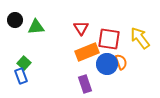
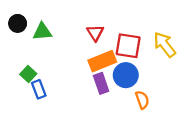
orange semicircle: (121, 62) -> (142, 100), moved
blue rectangle: (21, 76) -> (39, 89), moved
purple rectangle: (85, 84) -> (101, 83), moved

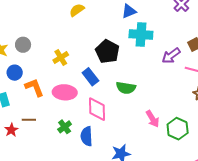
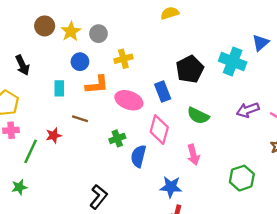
blue triangle: (129, 11) -> (261, 43), moved, turned -35
purple arrow: (171, 56) -> (248, 110), moved
yellow cross: (61, 57) -> (123, 59), moved
orange L-shape: (34, 87) -> (97, 85), turned 90
pink arrow: (153, 119) -> (193, 155), moved
red star: (11, 130) -> (54, 135), moved

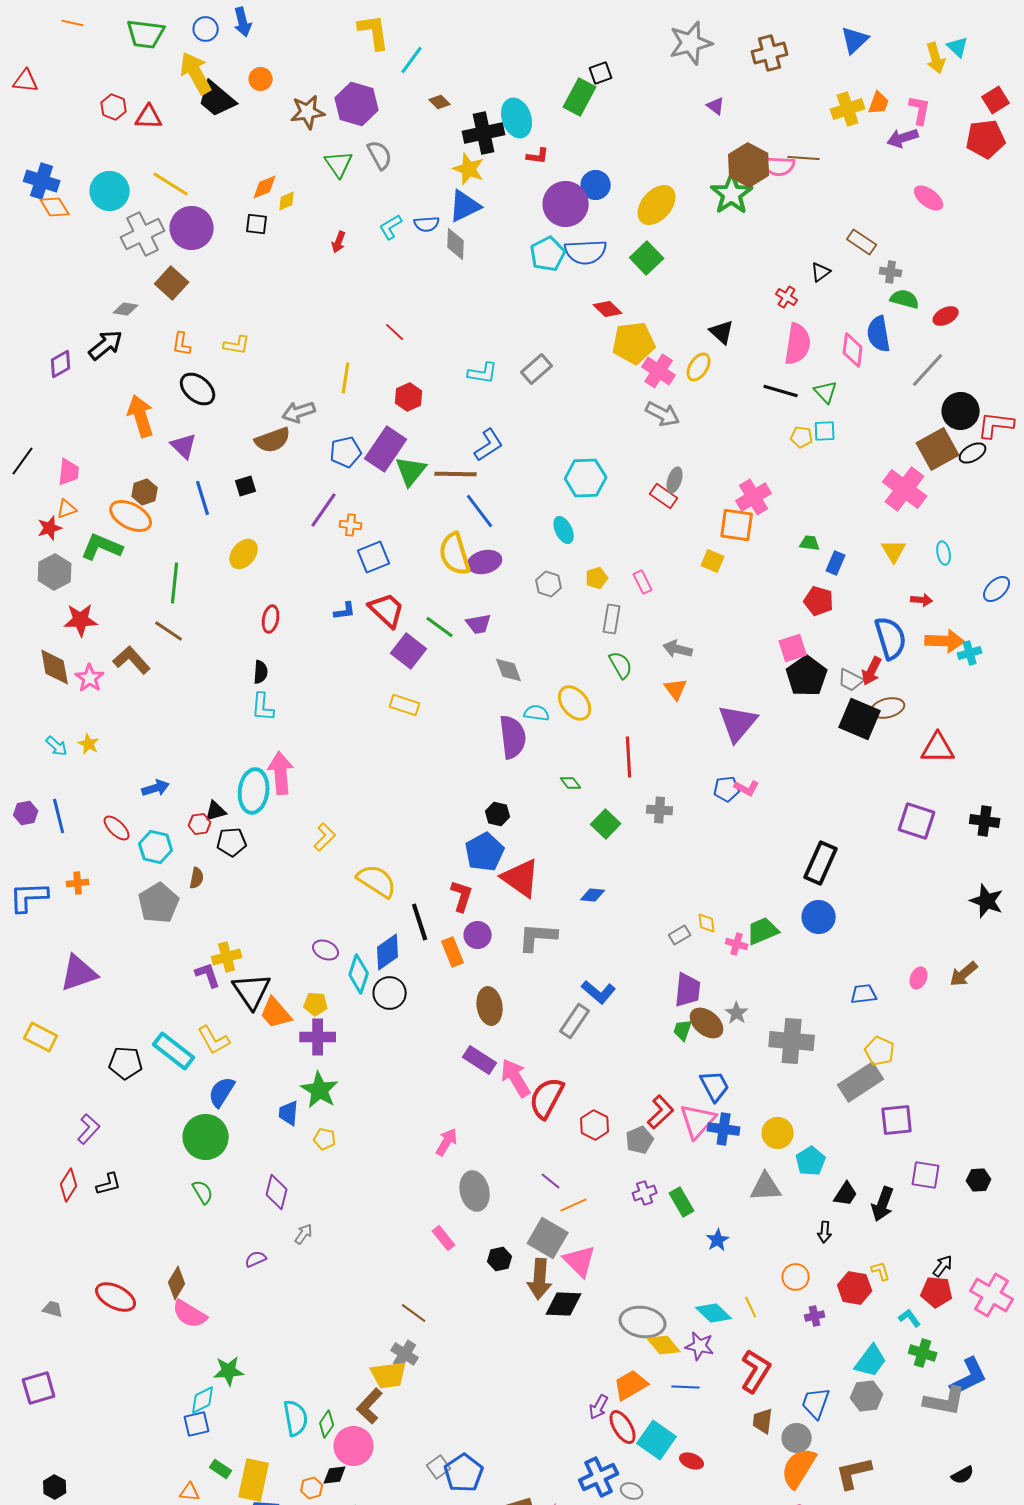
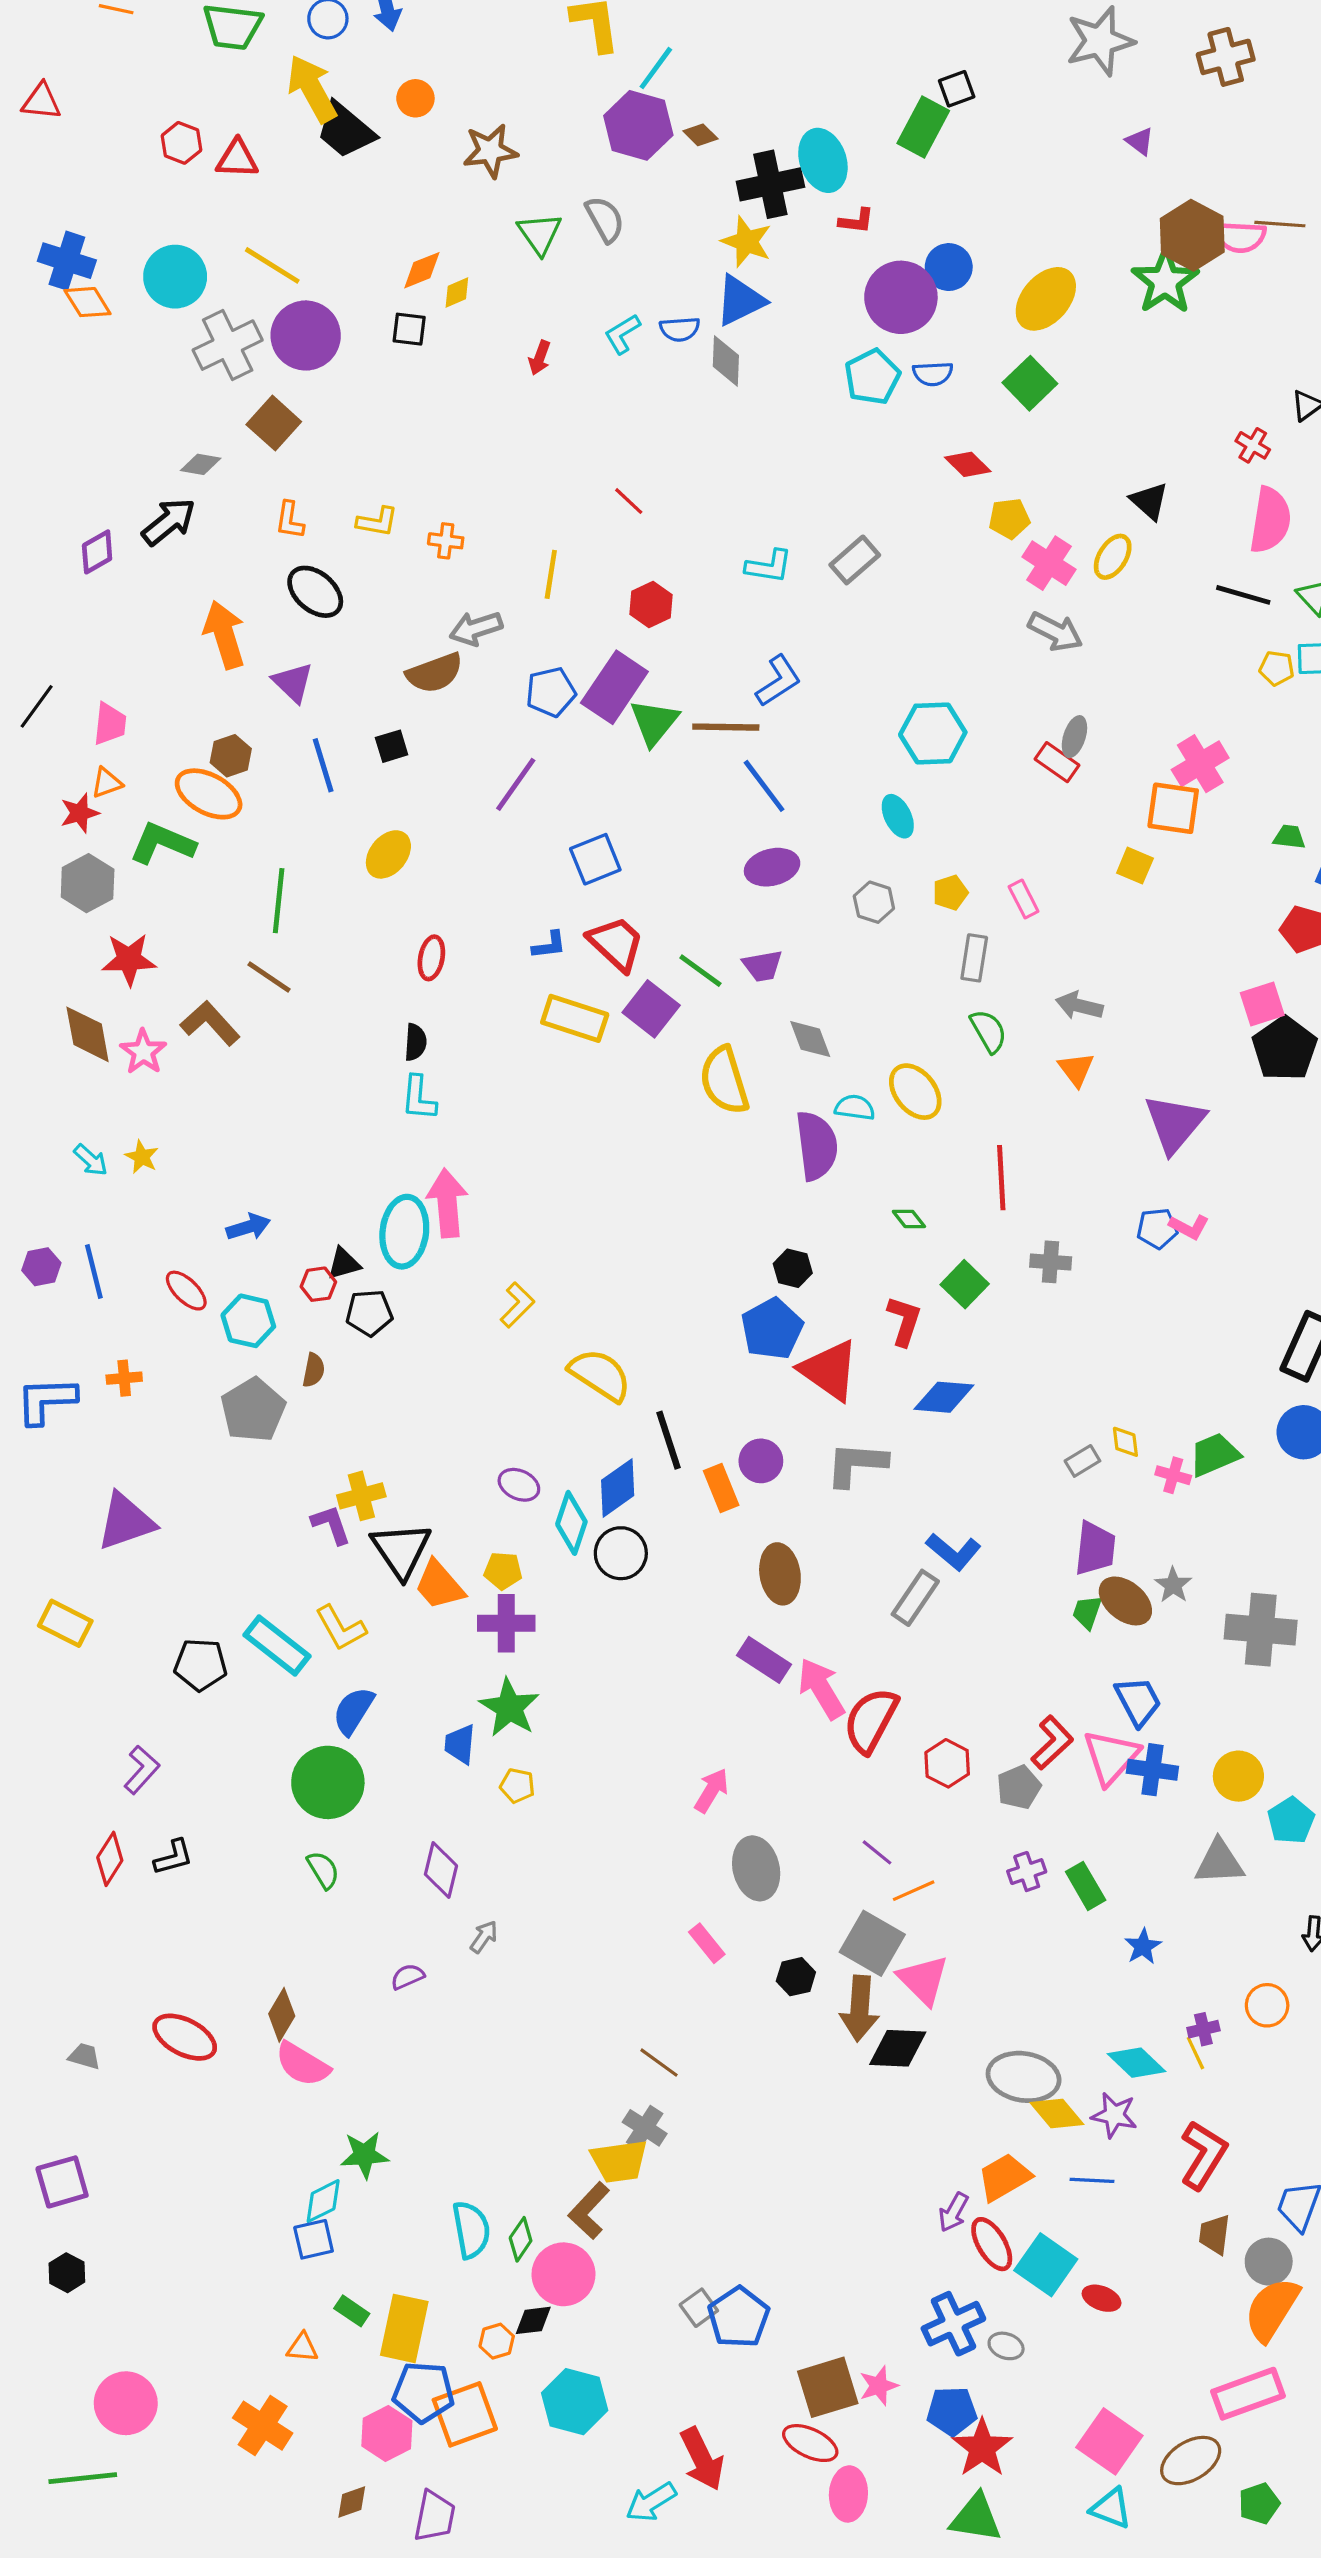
purple hexagon: (357, 104) -> (638, 125), moved
blue semicircle: (586, 252) -> (933, 374), size x0.6
yellow pentagon: (634, 343) -> (1009, 519), size x0.6
orange cross: (351, 525) -> (446, 541), moved
yellow semicircle: (455, 554) -> (724, 1080), moved
yellow rectangle: (405, 705) -> (575, 1018), moved, size x1.4
blue diamond: (593, 895) -> (944, 1397), size x1.5
red L-shape: (462, 896) -> (904, 1321), moved
purple cross: (815, 1316) -> (1203, 2029), moved
black hexagon: (55, 1487) -> (67, 2273), moved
------------
▸ YOUR GOAL:
Return only the number of lines above that include the word "orange".

▸ ANSWER TO THIS EXERCISE:
3